▸ Records provided
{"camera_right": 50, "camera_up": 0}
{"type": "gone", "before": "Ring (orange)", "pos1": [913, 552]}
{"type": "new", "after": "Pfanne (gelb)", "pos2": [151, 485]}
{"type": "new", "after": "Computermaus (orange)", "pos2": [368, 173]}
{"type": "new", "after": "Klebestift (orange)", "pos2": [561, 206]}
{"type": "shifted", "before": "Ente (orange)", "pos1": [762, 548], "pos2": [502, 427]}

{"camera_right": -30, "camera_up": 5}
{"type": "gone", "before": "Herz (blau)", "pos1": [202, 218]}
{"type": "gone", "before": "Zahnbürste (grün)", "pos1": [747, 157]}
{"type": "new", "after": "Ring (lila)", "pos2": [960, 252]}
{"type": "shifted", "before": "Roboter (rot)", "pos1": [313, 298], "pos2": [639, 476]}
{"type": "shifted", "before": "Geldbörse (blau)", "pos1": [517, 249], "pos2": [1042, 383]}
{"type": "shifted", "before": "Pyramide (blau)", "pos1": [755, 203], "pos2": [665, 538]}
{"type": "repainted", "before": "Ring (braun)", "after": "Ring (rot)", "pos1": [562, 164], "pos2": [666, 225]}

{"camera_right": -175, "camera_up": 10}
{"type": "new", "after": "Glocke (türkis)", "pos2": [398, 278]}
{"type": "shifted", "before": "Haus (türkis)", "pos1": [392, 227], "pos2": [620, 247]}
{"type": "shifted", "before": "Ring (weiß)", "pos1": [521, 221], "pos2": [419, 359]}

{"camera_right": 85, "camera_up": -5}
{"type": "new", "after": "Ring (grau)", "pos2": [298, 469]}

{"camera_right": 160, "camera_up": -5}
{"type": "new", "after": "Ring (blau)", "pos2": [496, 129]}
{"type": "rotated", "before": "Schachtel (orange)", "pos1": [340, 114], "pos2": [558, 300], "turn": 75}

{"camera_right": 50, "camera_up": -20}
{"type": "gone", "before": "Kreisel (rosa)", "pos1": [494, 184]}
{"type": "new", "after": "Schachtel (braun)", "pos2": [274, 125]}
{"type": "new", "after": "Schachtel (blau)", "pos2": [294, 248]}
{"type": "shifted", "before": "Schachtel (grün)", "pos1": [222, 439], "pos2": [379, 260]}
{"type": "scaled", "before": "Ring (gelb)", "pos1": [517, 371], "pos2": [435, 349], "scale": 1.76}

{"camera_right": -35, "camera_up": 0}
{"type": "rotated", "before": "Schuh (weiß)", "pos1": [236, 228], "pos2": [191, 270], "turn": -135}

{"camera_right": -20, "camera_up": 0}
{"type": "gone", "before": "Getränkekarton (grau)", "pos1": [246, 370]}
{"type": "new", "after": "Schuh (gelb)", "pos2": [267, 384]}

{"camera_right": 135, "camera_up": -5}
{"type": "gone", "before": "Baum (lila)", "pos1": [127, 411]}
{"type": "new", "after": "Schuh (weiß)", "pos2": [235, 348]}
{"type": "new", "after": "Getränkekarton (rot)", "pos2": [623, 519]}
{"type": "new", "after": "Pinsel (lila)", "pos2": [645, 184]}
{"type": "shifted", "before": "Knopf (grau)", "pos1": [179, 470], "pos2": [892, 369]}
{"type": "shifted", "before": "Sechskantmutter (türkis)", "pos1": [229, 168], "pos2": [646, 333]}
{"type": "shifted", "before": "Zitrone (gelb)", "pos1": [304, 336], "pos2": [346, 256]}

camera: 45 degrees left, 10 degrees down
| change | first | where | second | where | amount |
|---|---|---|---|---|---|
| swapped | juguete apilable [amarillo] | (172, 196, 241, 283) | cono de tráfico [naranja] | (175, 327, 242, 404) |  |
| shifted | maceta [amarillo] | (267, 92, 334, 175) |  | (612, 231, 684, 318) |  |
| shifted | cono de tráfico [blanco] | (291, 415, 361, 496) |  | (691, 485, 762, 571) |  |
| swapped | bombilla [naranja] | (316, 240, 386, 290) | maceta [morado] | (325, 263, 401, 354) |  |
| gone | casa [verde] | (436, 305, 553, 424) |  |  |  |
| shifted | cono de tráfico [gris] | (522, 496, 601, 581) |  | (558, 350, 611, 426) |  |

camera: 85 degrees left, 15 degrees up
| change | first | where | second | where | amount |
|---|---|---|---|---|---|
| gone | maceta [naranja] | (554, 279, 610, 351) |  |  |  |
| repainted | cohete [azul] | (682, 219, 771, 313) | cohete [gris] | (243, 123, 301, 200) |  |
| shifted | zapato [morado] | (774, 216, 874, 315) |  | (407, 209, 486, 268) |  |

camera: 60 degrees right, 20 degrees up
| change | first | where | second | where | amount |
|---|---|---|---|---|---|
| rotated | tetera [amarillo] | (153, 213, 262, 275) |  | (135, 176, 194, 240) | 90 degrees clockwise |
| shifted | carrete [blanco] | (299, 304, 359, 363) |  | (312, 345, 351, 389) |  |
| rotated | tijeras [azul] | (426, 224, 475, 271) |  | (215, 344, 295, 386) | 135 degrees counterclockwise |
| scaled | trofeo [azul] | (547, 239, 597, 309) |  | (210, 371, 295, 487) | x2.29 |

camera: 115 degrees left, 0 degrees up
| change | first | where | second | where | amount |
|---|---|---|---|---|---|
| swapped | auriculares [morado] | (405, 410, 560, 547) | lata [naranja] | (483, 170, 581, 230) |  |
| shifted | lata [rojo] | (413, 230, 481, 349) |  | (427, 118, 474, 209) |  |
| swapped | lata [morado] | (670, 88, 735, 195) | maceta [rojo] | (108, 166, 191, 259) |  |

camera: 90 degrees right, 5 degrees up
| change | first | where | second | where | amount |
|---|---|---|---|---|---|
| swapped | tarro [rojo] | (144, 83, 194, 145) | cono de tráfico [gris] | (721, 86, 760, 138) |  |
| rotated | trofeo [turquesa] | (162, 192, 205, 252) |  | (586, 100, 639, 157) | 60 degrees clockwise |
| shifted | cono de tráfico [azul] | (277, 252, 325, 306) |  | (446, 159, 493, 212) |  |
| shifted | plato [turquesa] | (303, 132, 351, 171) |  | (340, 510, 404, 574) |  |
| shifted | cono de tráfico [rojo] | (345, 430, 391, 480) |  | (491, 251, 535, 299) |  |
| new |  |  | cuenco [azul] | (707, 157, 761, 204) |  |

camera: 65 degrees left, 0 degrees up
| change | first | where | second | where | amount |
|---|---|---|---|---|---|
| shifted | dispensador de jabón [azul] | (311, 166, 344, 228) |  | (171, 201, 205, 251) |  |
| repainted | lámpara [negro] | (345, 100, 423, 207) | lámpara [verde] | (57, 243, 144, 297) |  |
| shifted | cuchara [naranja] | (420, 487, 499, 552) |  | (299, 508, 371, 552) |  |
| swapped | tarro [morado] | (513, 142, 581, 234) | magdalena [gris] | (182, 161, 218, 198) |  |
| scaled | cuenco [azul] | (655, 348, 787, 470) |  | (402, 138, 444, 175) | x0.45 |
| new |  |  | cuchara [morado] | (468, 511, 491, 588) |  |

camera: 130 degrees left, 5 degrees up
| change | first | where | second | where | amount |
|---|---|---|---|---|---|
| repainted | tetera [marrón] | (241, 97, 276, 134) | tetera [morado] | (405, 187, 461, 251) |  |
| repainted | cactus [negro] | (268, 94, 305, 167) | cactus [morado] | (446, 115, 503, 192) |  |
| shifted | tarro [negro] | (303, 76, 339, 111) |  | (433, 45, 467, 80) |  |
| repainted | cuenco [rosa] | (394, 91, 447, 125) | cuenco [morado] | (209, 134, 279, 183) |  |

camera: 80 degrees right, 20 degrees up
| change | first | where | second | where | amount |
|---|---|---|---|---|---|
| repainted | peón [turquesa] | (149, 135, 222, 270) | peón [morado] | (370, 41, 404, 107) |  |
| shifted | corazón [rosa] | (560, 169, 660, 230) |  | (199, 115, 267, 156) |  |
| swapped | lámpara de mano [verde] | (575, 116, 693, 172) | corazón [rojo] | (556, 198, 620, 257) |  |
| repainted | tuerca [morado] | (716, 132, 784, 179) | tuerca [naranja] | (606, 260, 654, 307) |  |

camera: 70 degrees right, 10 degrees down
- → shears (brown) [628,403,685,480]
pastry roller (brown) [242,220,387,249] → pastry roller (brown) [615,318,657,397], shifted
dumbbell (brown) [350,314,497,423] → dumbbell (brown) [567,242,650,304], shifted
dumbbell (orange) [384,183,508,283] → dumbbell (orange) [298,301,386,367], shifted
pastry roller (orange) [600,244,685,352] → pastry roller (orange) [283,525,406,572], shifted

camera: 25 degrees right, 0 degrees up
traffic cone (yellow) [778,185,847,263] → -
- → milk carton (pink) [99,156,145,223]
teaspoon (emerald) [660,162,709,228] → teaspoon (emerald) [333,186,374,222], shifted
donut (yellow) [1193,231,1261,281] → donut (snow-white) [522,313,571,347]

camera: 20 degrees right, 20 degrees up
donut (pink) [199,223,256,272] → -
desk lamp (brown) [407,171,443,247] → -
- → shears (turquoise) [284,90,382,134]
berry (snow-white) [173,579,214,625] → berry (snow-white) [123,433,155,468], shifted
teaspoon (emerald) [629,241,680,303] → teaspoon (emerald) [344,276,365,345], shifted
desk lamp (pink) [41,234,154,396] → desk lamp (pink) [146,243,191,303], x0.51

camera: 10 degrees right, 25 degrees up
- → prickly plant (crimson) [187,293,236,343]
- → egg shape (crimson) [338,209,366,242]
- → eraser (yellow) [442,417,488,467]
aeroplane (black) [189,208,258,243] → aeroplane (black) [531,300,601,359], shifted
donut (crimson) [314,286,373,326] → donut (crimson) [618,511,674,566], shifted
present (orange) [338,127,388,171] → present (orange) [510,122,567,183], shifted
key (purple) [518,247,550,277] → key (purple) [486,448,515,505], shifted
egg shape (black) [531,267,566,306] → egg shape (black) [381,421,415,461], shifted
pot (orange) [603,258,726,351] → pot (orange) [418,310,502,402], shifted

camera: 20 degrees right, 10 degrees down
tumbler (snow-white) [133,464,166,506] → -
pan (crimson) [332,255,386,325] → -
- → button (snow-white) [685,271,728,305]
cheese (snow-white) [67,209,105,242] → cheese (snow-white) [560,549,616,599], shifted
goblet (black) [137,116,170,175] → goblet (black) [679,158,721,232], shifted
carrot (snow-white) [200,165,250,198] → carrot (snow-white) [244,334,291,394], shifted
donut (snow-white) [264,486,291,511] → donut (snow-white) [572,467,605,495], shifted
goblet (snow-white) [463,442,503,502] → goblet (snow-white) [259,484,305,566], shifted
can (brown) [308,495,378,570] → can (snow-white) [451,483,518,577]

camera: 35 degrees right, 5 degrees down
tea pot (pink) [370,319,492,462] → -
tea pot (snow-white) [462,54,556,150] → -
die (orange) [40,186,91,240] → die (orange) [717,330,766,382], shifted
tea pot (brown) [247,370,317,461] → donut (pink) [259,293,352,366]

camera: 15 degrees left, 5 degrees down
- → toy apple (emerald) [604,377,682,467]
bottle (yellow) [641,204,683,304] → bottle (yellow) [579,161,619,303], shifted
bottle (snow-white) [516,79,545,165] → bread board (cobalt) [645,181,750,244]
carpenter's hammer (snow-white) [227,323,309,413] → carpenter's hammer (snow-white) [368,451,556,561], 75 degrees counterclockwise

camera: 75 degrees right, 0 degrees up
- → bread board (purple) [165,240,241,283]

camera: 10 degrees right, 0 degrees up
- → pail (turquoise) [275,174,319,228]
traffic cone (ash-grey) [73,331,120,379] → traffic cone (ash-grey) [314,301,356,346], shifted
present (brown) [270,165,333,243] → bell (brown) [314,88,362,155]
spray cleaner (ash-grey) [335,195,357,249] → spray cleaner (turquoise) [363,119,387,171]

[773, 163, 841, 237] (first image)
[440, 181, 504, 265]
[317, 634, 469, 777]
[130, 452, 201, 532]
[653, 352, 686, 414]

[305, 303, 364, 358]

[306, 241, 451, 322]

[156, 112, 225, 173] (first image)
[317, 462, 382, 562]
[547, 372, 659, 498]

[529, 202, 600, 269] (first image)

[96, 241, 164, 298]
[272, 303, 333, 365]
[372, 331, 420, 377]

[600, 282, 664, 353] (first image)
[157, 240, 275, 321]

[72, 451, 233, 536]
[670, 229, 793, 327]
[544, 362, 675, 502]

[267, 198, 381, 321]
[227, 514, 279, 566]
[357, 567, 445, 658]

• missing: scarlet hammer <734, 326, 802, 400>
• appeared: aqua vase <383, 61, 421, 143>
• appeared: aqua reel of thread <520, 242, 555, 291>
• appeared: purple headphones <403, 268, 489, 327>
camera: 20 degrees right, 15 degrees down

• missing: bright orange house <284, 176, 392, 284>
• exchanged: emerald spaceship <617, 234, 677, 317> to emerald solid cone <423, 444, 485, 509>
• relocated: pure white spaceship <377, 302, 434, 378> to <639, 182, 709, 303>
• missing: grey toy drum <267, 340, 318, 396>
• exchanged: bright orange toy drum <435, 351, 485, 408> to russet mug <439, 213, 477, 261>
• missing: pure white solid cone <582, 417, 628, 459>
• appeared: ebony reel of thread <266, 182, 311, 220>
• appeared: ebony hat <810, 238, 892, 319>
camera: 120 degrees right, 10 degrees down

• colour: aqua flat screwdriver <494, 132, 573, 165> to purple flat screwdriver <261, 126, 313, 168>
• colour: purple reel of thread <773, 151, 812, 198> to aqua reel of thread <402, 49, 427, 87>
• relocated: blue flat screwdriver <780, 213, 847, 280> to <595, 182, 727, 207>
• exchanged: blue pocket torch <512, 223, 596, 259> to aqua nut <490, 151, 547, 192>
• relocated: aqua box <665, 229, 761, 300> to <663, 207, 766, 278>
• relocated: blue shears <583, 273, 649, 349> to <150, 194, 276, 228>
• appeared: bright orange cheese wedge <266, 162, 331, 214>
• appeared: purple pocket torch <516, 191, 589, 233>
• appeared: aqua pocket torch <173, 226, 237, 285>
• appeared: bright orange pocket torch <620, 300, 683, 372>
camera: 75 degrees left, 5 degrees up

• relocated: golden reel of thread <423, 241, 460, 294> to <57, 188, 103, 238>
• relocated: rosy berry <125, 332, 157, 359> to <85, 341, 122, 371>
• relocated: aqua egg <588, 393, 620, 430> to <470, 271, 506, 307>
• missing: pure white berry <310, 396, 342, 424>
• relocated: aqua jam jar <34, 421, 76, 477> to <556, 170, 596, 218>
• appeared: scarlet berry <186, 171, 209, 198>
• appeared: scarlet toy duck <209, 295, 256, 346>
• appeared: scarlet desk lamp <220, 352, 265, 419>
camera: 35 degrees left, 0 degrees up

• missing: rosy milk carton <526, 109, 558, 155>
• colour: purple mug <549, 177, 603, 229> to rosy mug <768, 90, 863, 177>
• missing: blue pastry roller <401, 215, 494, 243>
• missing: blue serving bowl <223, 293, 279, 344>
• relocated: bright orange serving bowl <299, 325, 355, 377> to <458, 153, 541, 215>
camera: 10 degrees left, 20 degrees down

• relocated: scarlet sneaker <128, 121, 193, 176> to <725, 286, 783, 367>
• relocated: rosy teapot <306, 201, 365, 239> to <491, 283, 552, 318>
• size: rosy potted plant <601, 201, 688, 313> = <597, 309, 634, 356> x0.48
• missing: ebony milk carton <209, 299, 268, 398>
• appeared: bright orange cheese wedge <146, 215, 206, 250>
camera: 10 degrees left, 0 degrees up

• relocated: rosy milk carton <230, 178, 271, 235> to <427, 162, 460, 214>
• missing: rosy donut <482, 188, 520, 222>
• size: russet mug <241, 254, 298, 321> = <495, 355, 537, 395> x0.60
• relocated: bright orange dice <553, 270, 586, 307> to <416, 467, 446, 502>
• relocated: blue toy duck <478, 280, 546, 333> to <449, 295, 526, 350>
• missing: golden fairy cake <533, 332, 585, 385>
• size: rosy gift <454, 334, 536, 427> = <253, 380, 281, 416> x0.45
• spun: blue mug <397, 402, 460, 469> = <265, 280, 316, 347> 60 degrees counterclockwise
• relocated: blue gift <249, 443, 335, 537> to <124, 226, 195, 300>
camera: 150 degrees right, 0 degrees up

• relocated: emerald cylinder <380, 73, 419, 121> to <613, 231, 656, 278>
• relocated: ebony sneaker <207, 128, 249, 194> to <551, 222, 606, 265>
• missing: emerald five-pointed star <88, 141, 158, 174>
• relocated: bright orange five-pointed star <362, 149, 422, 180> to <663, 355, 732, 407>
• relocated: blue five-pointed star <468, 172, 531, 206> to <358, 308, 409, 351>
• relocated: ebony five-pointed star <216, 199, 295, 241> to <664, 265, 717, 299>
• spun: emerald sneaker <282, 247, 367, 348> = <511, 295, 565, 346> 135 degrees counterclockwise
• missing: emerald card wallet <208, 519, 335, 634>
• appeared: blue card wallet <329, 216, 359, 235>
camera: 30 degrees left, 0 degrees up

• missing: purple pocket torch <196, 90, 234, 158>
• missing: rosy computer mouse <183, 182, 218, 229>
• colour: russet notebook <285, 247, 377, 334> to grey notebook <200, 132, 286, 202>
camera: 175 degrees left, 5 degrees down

▸ What you will do
From the records above, transcribe exactly the run of lines that opens with the line holding "61, 421, 143>" and closes with the line holding "268, 489, 327>", both included.

▸ Exercise response
• appeared: aqua vase <383, 61, 421, 143>
• appeared: aqua reel of thread <520, 242, 555, 291>
• appeared: purple headphones <403, 268, 489, 327>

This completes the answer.